* [REQUIRED WORK]:
Copy word for word each line from the one that has "R107: none -> 470 (IC103/OUT, LEDK)" to the last line of the records, with no other lines.

* [RECORDS FOR THIS EXERCISE]:

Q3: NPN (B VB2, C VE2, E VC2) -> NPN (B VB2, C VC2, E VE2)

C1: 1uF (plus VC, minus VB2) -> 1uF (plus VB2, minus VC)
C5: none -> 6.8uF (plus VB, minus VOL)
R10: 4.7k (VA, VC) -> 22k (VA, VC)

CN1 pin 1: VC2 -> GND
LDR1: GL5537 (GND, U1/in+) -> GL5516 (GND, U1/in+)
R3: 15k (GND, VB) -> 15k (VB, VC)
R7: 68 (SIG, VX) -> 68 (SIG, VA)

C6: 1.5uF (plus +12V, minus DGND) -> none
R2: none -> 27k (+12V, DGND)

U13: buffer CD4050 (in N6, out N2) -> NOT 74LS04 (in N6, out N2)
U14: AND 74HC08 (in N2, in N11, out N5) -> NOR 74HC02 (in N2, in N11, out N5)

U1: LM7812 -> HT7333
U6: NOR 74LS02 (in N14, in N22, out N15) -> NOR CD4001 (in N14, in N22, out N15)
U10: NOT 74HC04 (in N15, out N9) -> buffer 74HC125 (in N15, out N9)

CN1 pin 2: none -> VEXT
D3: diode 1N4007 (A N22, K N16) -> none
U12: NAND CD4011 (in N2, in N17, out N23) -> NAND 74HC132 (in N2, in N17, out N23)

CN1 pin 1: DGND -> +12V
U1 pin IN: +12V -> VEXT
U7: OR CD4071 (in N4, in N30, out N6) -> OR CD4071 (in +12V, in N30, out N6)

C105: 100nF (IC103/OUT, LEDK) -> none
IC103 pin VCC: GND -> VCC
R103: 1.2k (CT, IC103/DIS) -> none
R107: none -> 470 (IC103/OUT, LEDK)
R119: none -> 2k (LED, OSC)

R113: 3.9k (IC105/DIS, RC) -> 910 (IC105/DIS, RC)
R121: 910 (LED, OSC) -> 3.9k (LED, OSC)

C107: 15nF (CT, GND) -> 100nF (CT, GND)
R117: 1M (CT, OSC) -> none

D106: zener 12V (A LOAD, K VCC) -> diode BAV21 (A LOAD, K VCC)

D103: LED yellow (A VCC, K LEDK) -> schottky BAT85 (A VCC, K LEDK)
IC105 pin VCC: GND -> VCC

* [FINAL ANSWER]:
R107: none -> 470 (IC103/OUT, LEDK)
R119: none -> 2k (LED, OSC)

R113: 3.9k (IC105/DIS, RC) -> 910 (IC105/DIS, RC)
R121: 910 (LED, OSC) -> 3.9k (LED, OSC)

C107: 15nF (CT, GND) -> 100nF (CT, GND)
R117: 1M (CT, OSC) -> none

D106: zener 12V (A LOAD, K VCC) -> diode BAV21 (A LOAD, K VCC)

D103: LED yellow (A VCC, K LEDK) -> schottky BAT85 (A VCC, K LEDK)
IC105 pin VCC: GND -> VCC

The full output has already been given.